## Task directions:
Without any of the pictures, set down the data below exactly.

****************************************

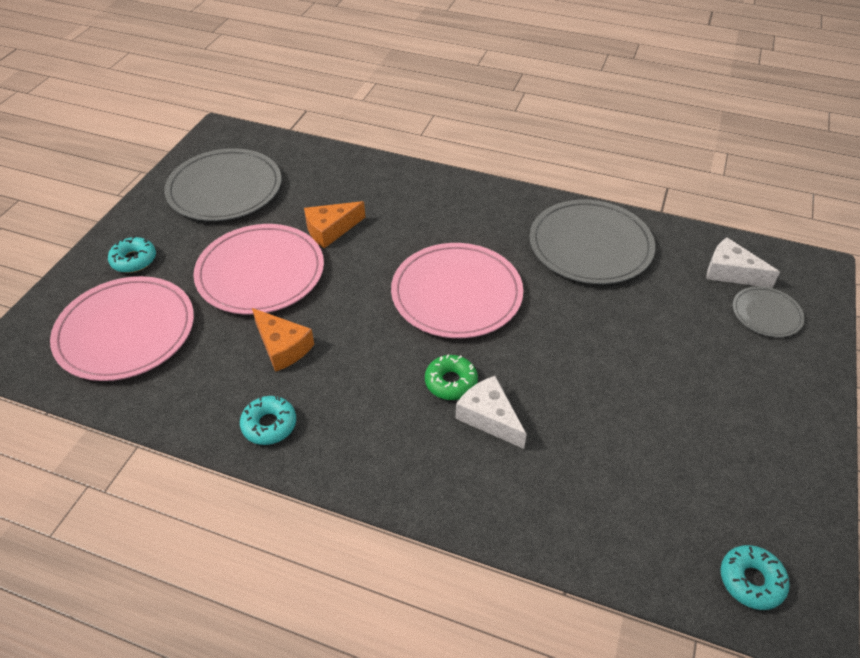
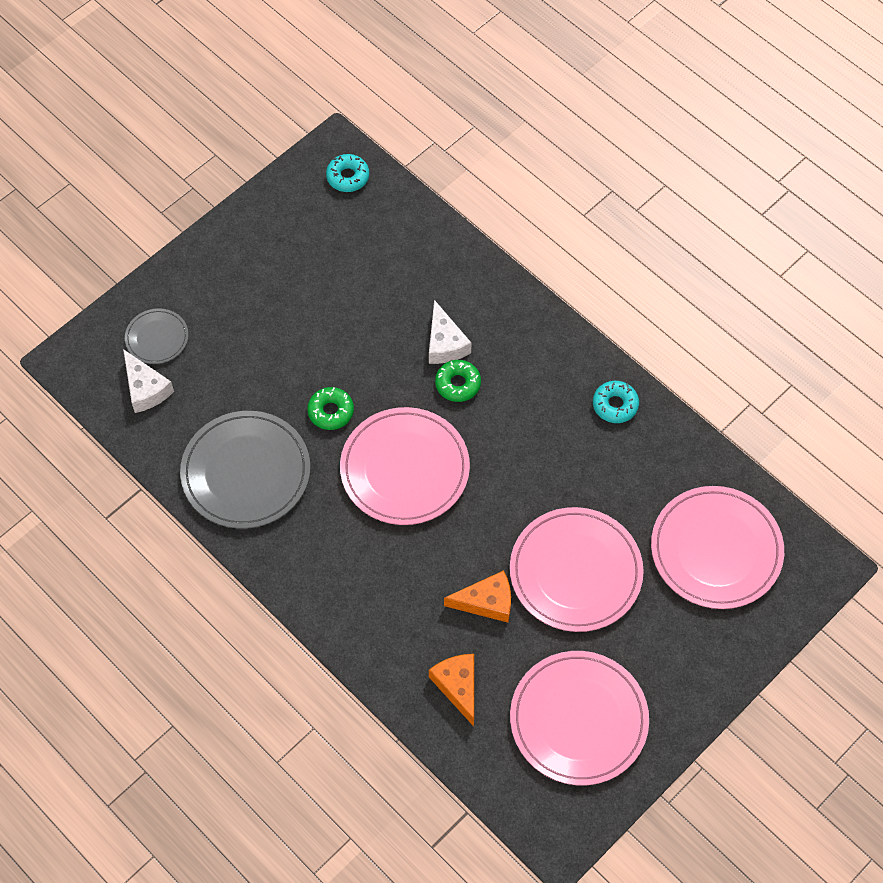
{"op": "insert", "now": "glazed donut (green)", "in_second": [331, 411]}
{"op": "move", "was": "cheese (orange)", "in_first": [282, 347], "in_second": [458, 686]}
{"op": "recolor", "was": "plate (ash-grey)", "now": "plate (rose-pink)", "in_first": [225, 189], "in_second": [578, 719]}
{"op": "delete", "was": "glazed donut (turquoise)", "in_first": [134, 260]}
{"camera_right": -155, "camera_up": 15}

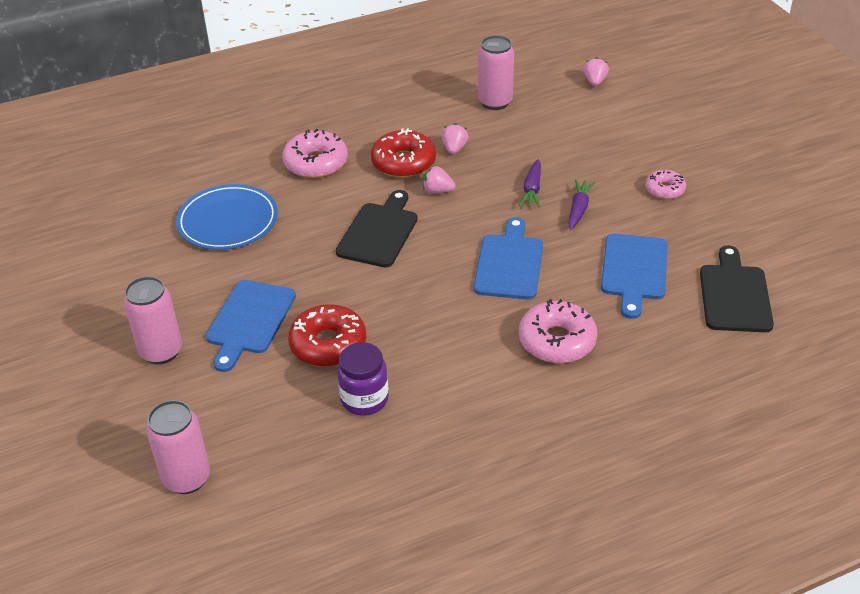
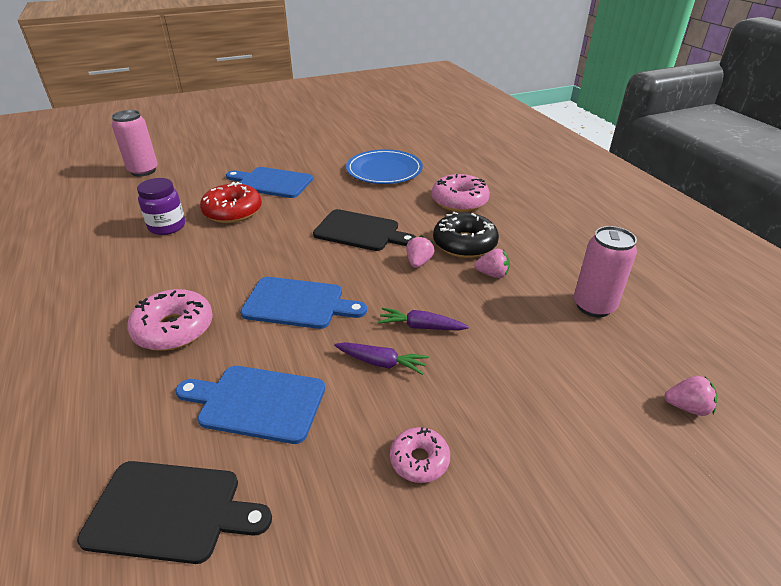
{"op": "recolor", "was": "glazed donut (crimson)", "now": "glazed donut (ebony)", "in_first": [403, 162], "in_second": [464, 244]}
{"op": "delete", "was": "tin (rose-pink)", "in_first": [161, 351]}
{"camera_right": 90, "camera_up": -5}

****************************************

## Written response:
{"op": "insert", "now": "glazed donut (green)", "in_second": [331, 411]}
{"op": "move", "was": "cheese (orange)", "in_first": [282, 347], "in_second": [458, 686]}
{"op": "recolor", "was": "plate (ash-grey)", "now": "plate (rose-pink)", "in_first": [225, 189], "in_second": [578, 719]}
{"op": "delete", "was": "glazed donut (turquoise)", "in_first": [134, 260]}
{"camera_right": -155, "camera_up": 15}

{"op": "recolor", "was": "glazed donut (crimson)", "now": "glazed donut (ebony)", "in_first": [403, 162], "in_second": [464, 244]}
{"op": "delete", "was": "tin (rose-pink)", "in_first": [161, 351]}
{"camera_right": 90, "camera_up": -5}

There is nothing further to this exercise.